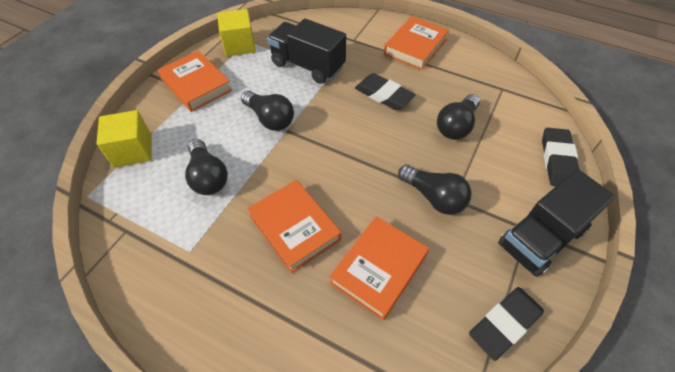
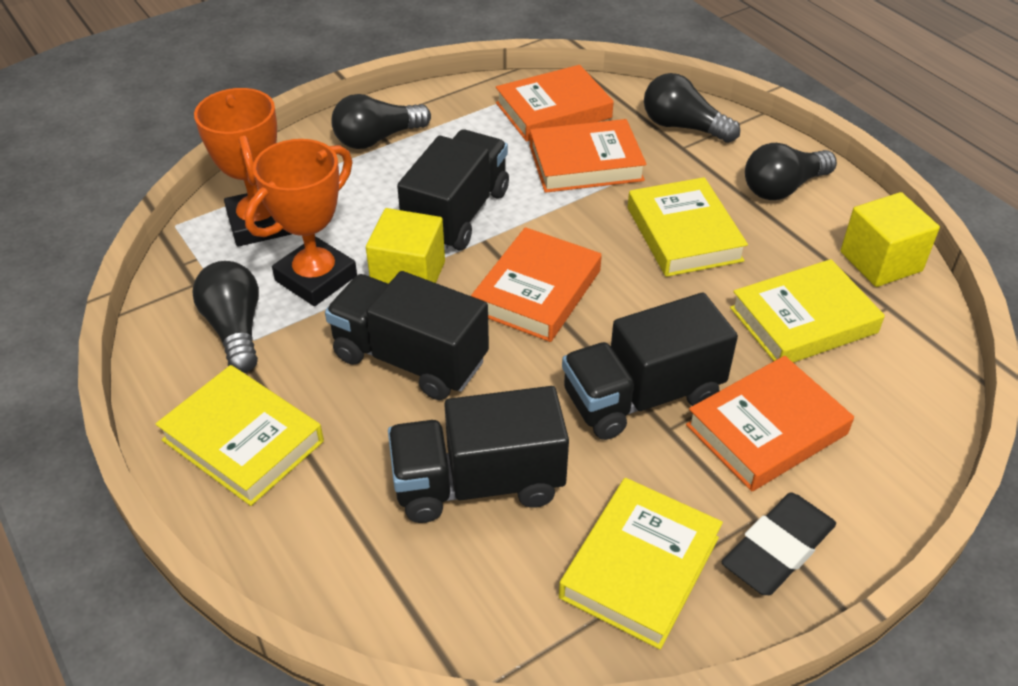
black eraser: 3 -> 1
black truck: 2 -> 4
orange trophy: 0 -> 2
yellow book: 0 -> 4

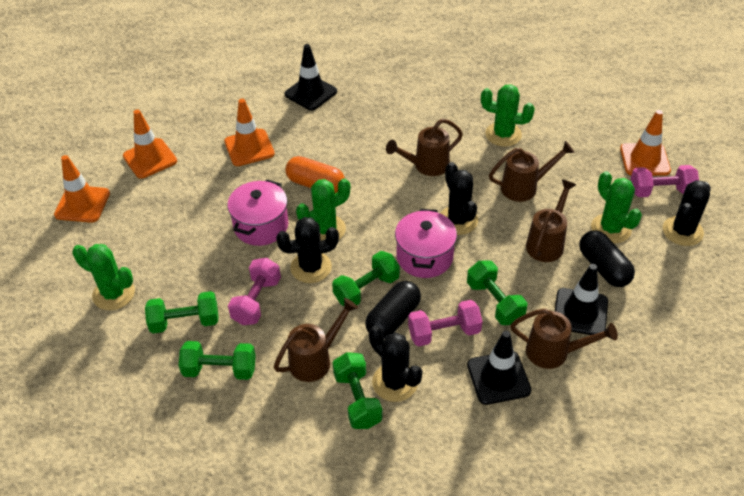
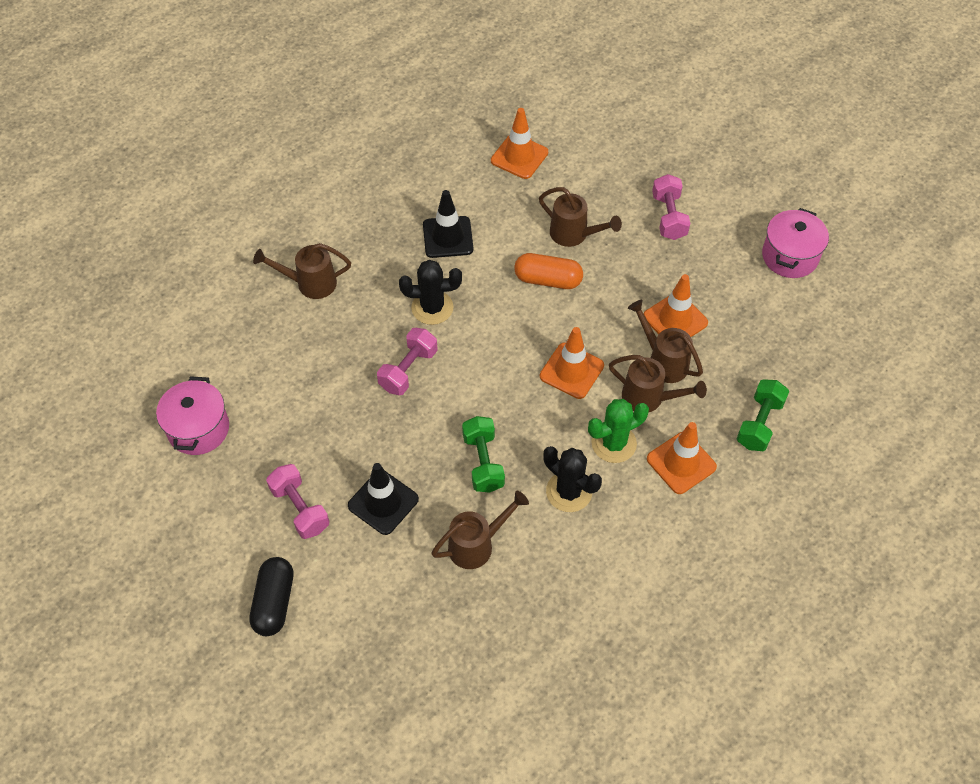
black cactus: 4 -> 2
black capsule: 2 -> 1
black traffic cone: 3 -> 2
green cactus: 4 -> 1
green dumbbell: 5 -> 2

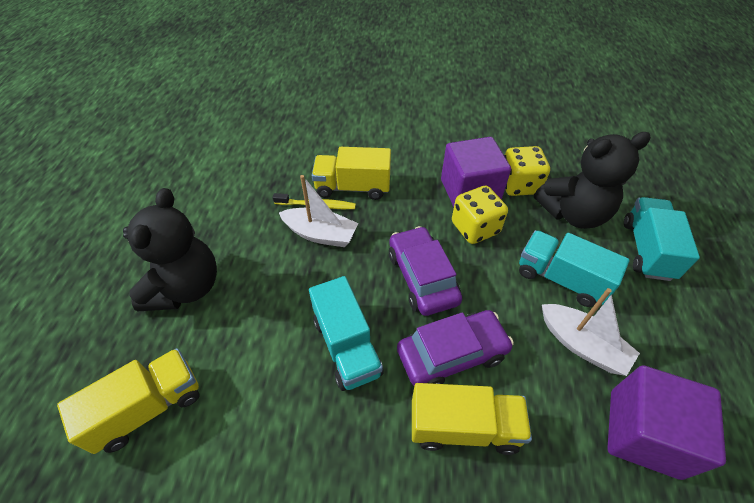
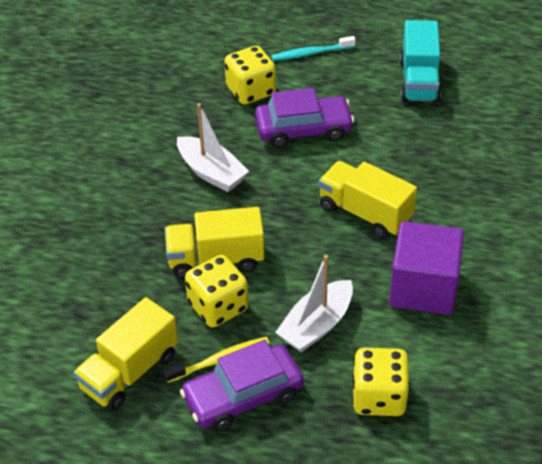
black teddy bear: 2 -> 0
purple cube: 2 -> 1
turquoise toothbrush: 0 -> 1
turquoise truck: 3 -> 1
yellow dice: 2 -> 3

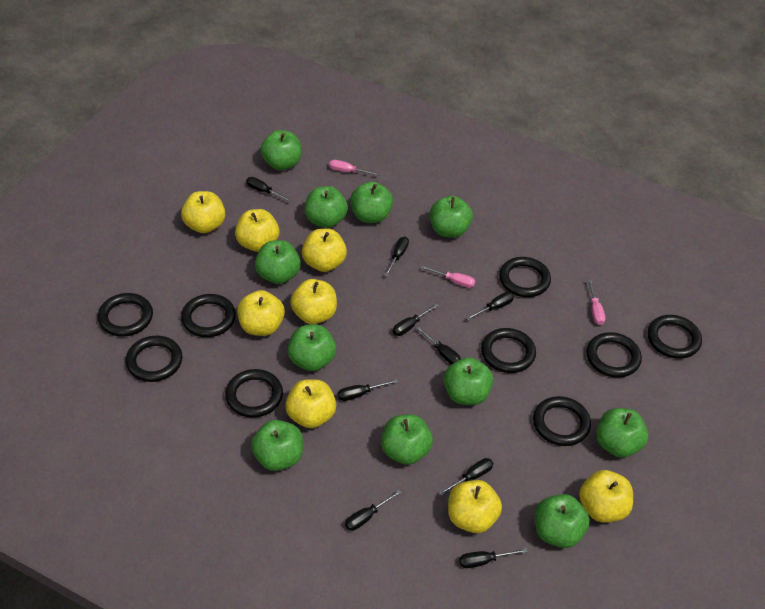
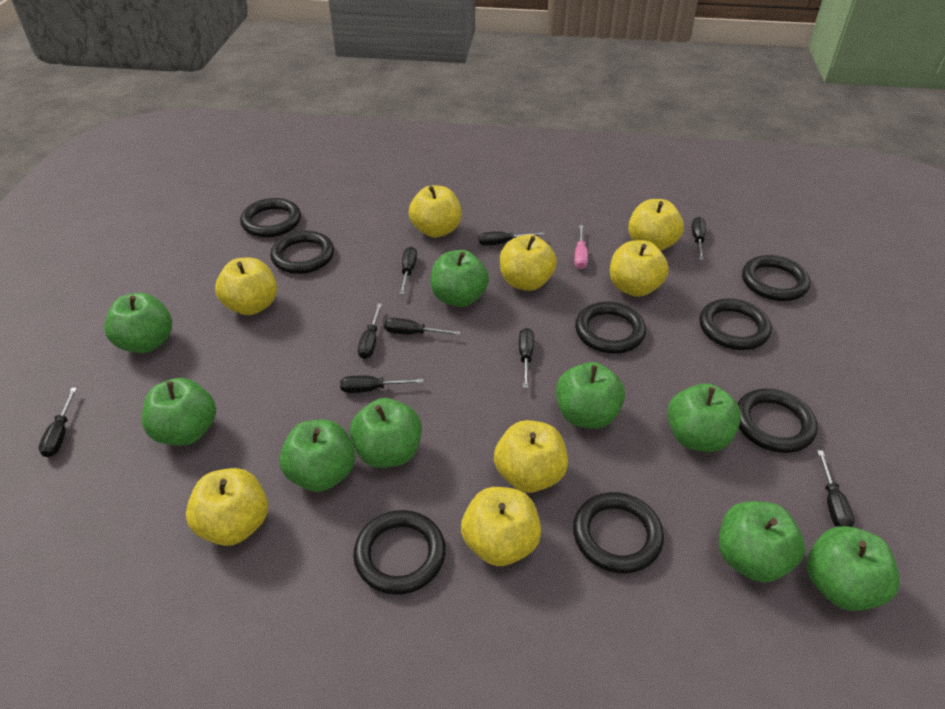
black ring: 9 -> 8
green apple: 11 -> 9
pink screwdriver: 3 -> 1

#### EXERCISE
If a line of the records above contains the word "turquoise", count it; give only the total.

#### TASK OUTPUT
2